**Description of the task:** Below are records with pictures. Reproduce exactly the lines from the line with "turquoise brush: 1 -> 0" to the line with "white pencil: 3 -> 0", inclusive, and leave each picture out.

**Dataset content:**
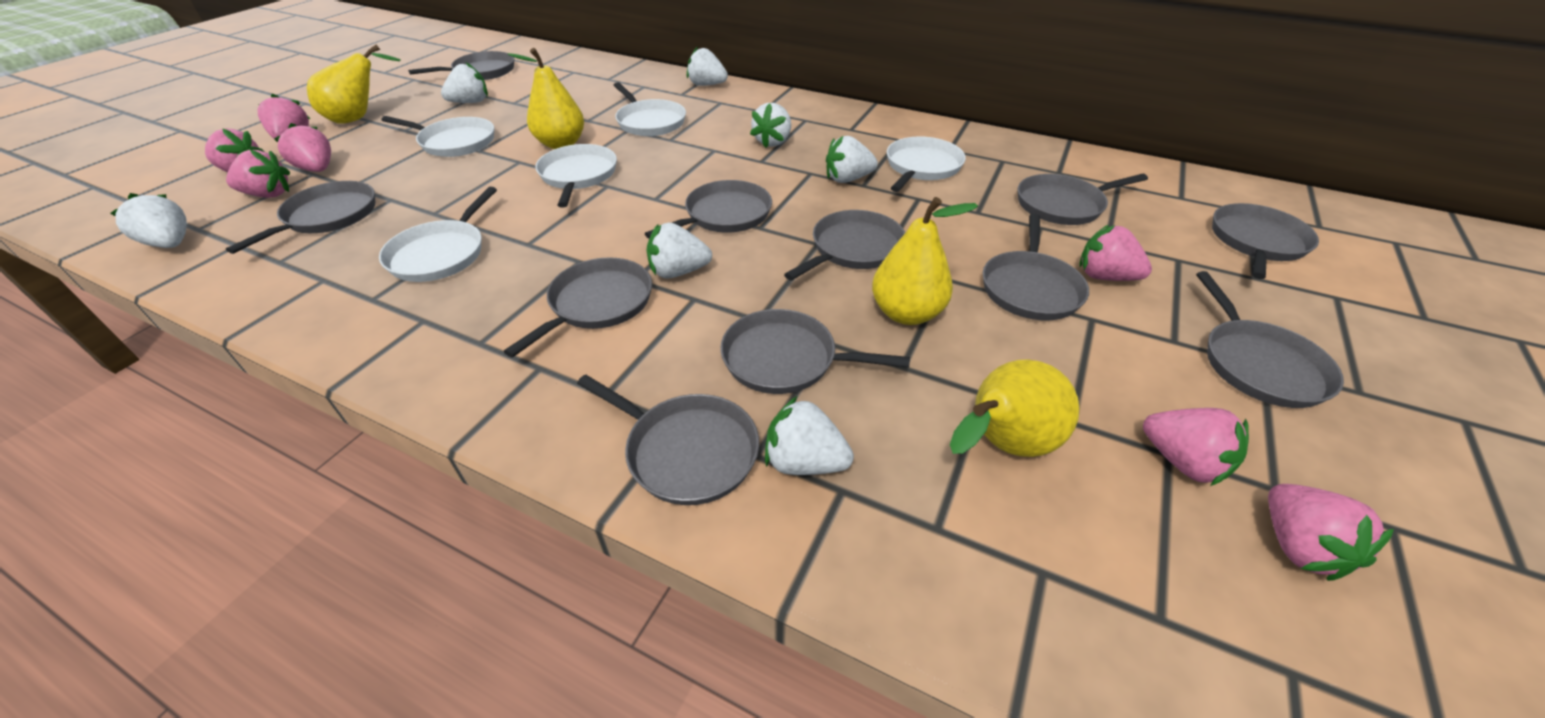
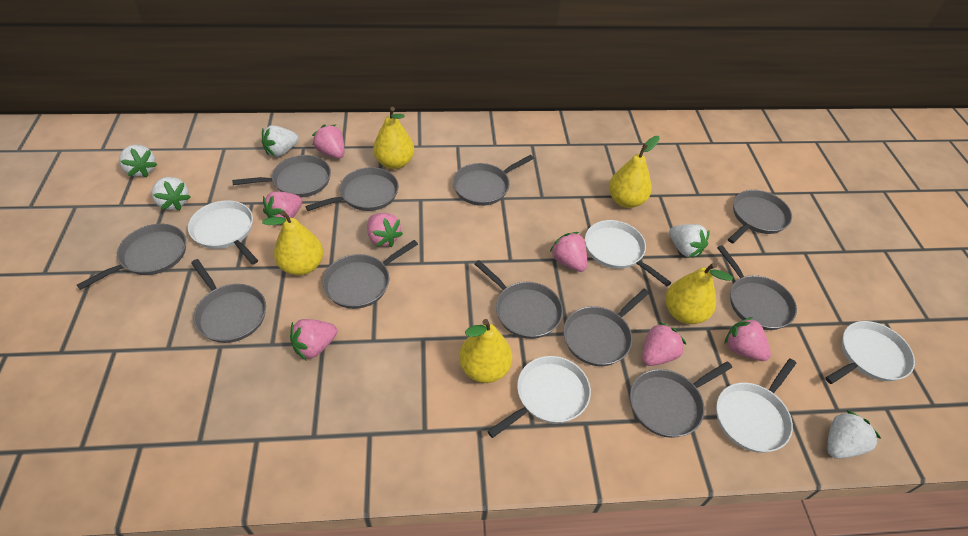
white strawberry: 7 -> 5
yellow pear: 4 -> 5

...

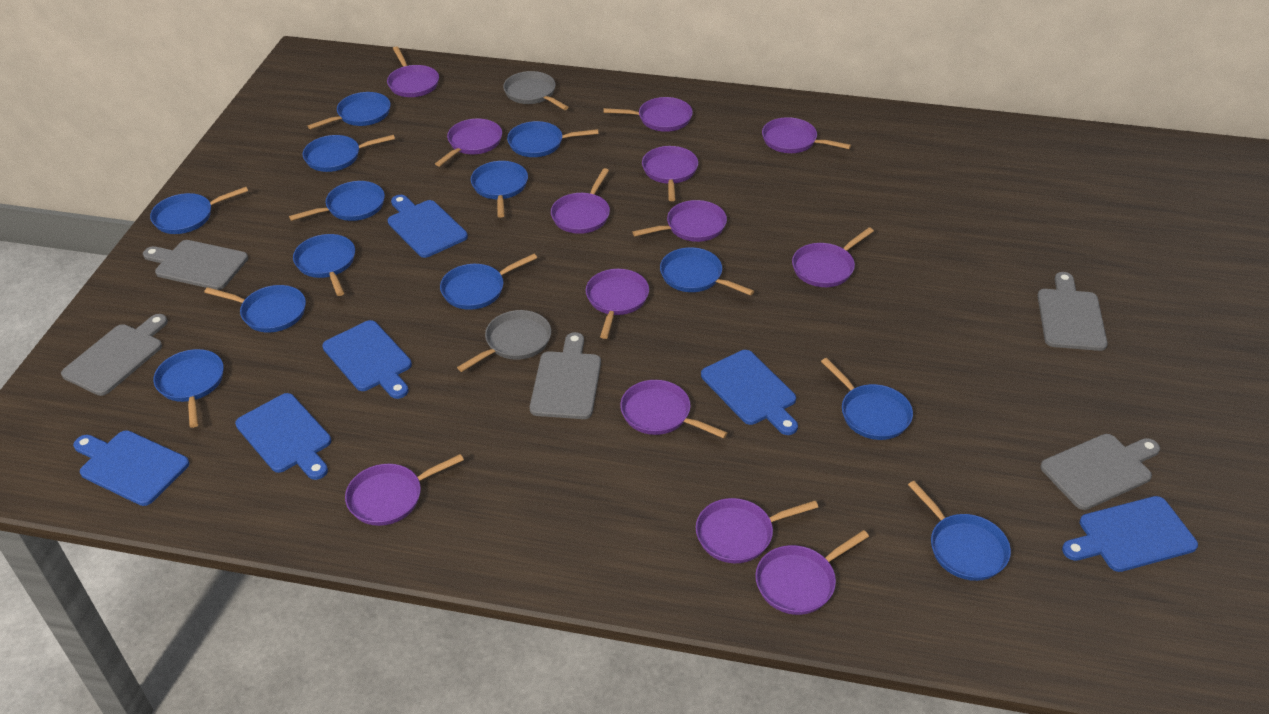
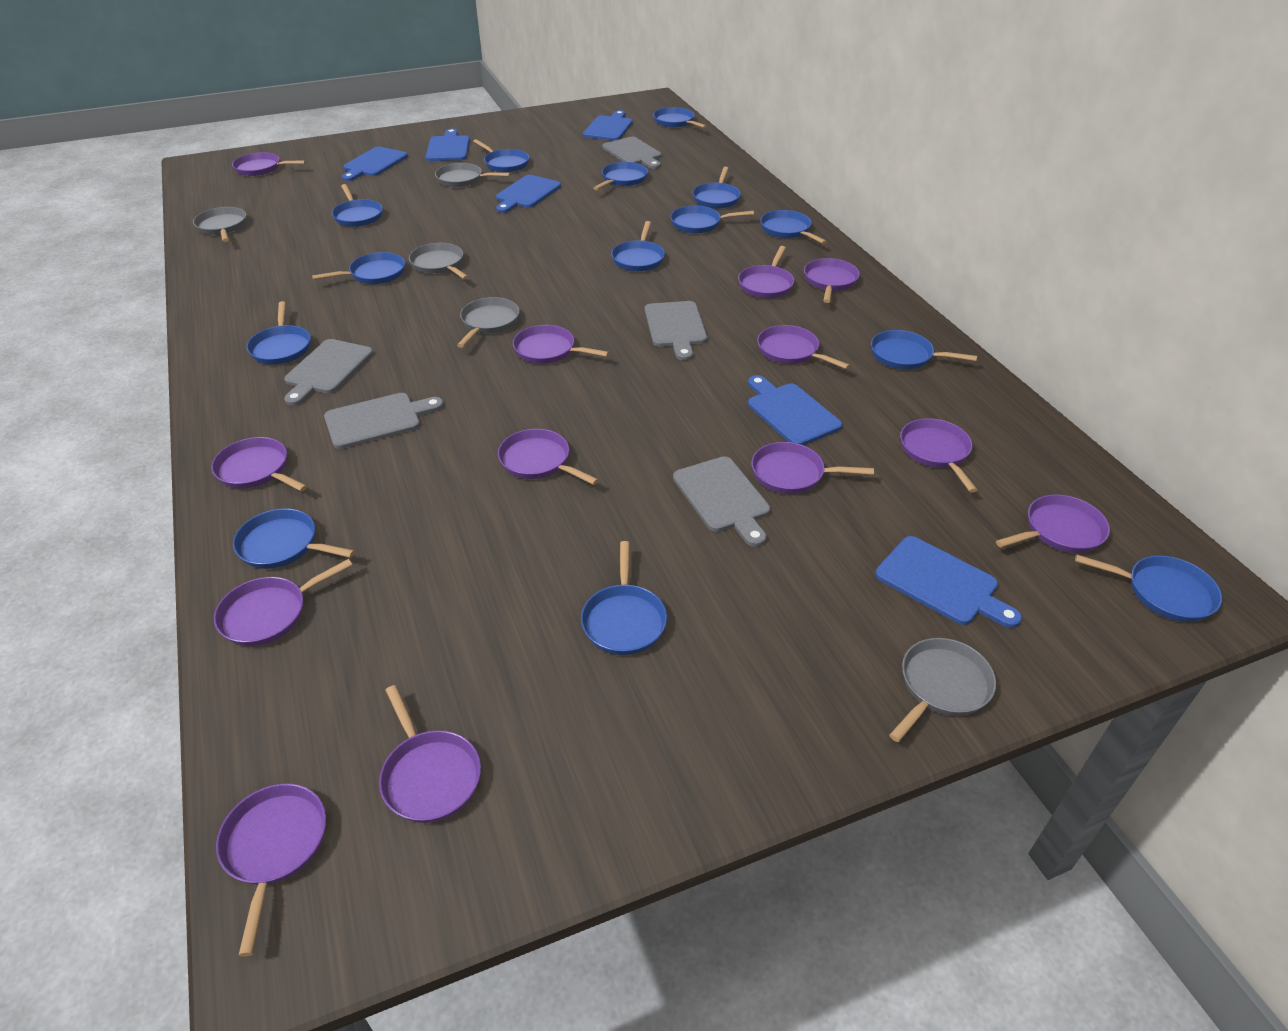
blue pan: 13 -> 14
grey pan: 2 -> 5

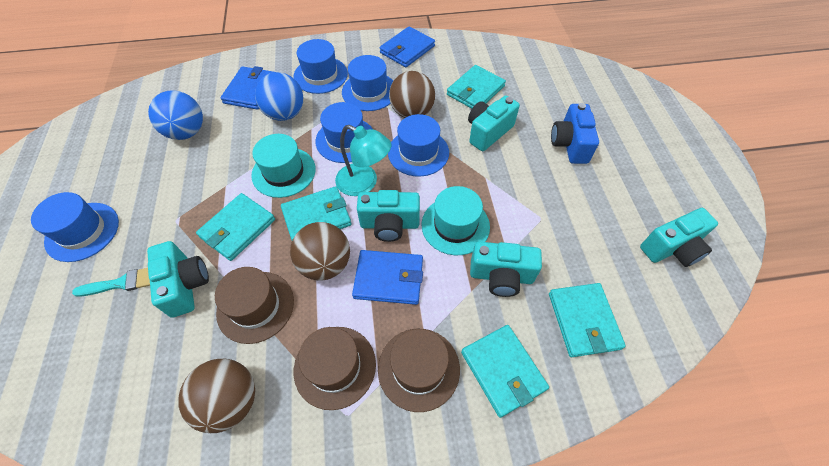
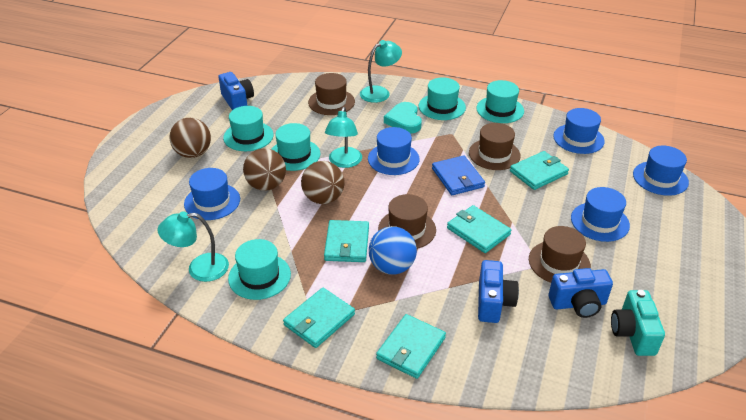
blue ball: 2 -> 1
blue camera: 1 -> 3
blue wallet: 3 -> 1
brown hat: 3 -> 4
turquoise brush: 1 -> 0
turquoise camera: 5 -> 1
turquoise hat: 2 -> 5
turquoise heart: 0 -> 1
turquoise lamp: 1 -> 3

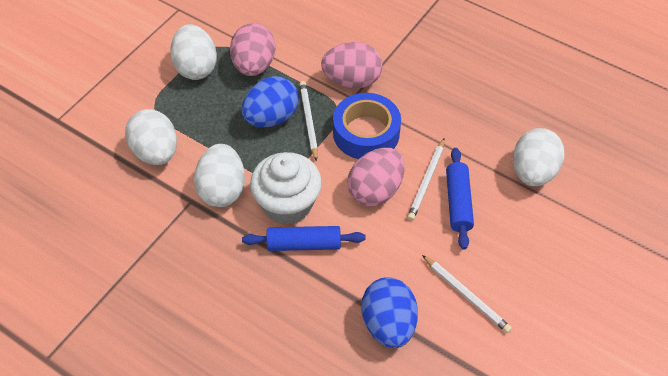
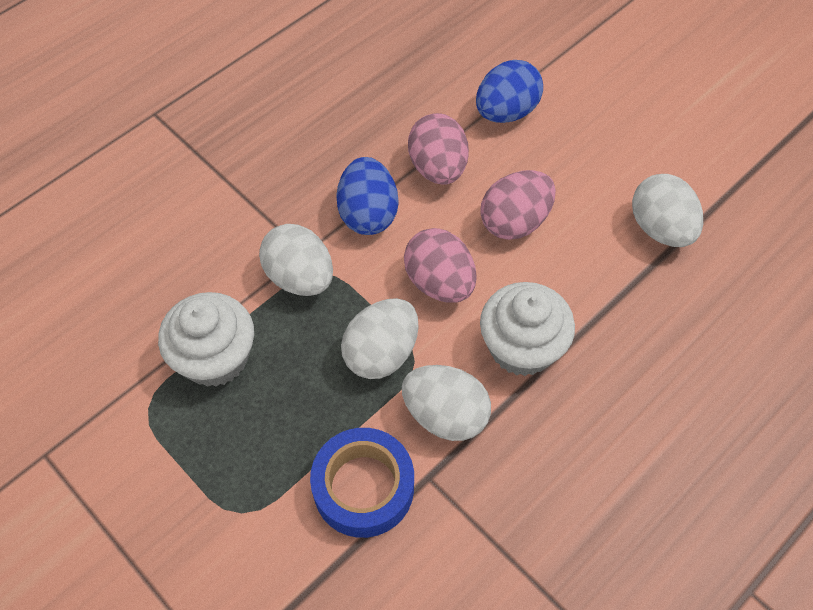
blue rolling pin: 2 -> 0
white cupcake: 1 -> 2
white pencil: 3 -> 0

**Final answer:**
turquoise brush: 1 -> 0
turquoise camera: 5 -> 1
turquoise hat: 2 -> 5
turquoise heart: 0 -> 1
turquoise lamp: 1 -> 3

blue rolling pin: 2 -> 0
white cupcake: 1 -> 2
white pencil: 3 -> 0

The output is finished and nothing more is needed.